DATA TO PROCESS

<<<<

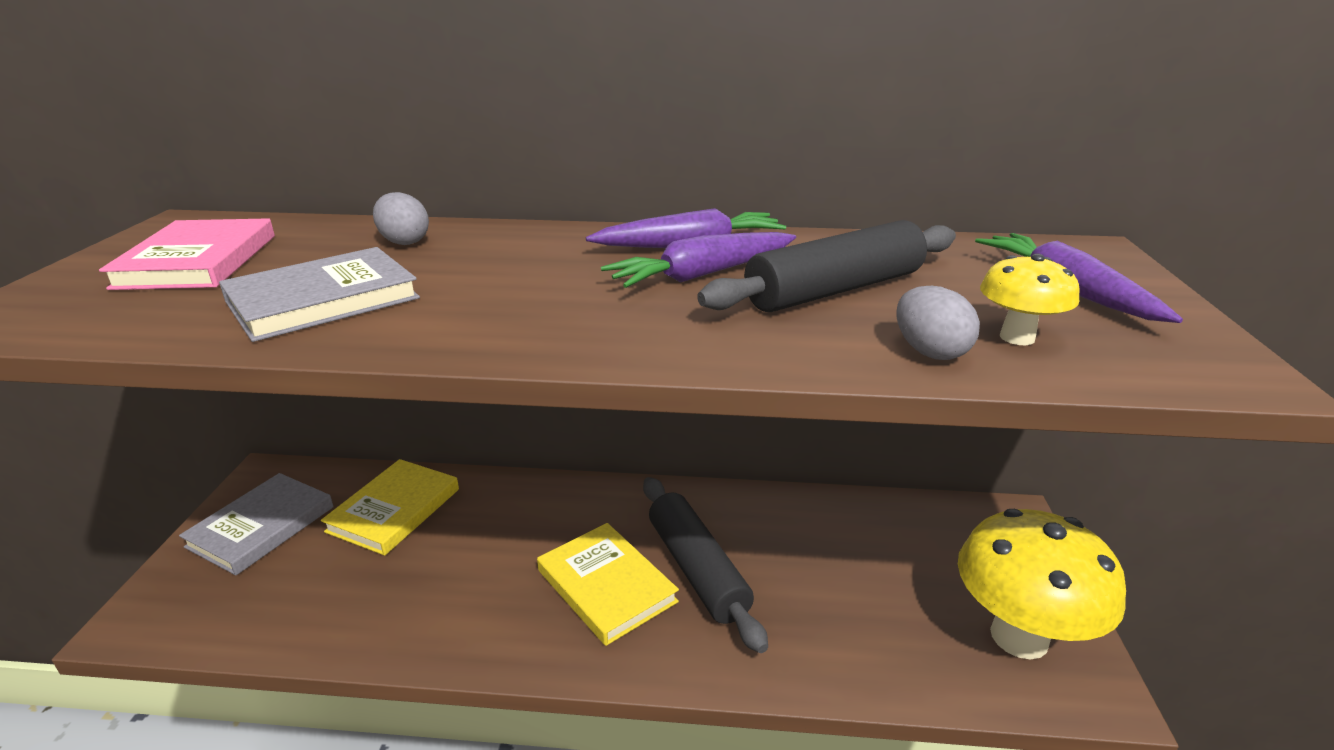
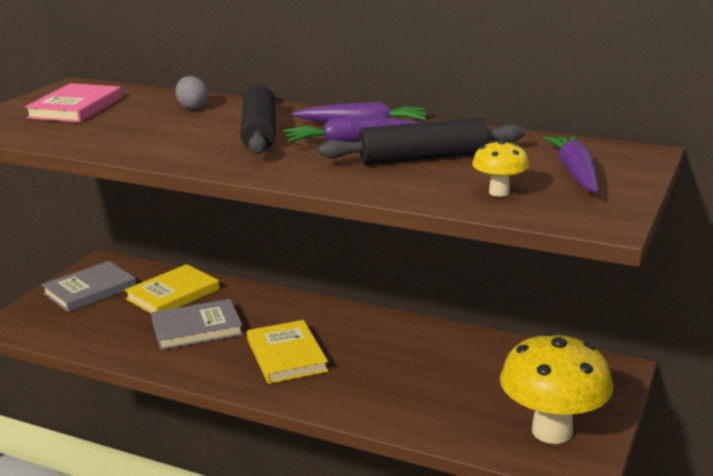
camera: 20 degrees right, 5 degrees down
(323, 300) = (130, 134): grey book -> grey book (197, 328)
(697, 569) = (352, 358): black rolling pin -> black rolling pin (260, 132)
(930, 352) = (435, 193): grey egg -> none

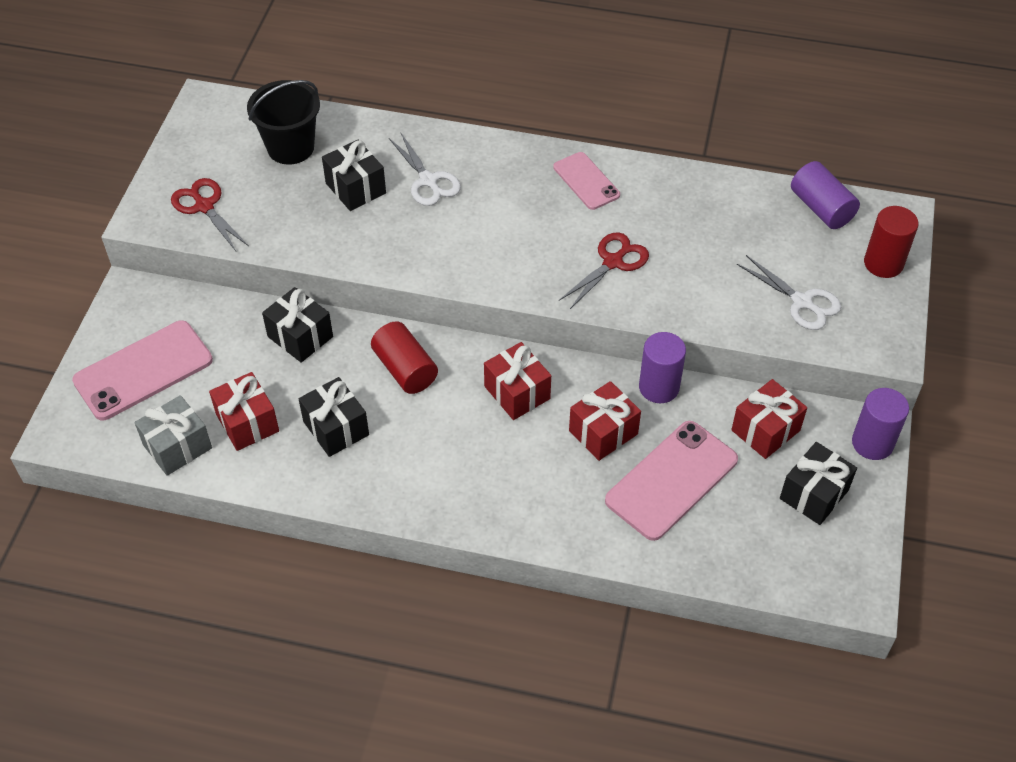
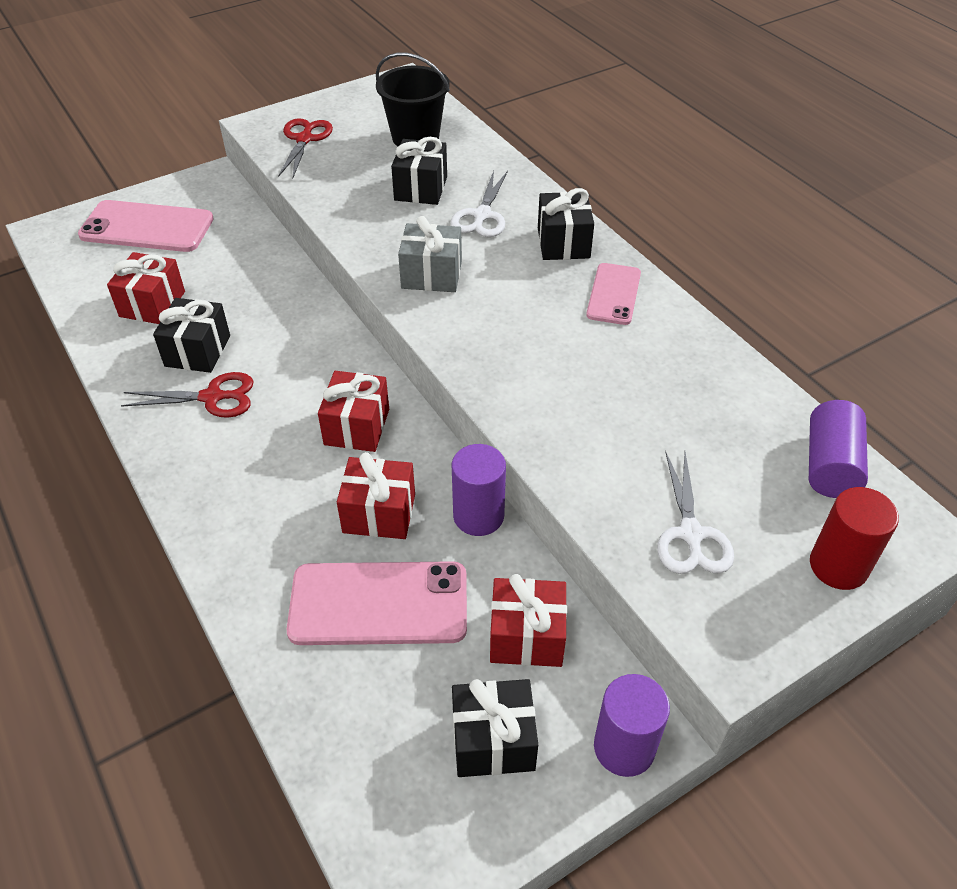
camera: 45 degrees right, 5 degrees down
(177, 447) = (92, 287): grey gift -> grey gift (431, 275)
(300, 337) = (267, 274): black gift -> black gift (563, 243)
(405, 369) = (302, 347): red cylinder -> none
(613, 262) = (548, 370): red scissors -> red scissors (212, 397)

>>>>

YOUR INSTRUCTIONS
Write the records out in full, word for word; leave every picture behind.

TASK OUTPUT
camera: 20 degrees right, 5 degrees down
(323, 300) = (130, 134): grey book -> grey book (197, 328)
(697, 569) = (352, 358): black rolling pin -> black rolling pin (260, 132)
(930, 352) = (435, 193): grey egg -> none

camera: 45 degrees right, 5 degrees down
(177, 447) = (92, 287): grey gift -> grey gift (431, 275)
(300, 337) = (267, 274): black gift -> black gift (563, 243)
(405, 369) = (302, 347): red cylinder -> none
(613, 262) = (548, 370): red scissors -> red scissors (212, 397)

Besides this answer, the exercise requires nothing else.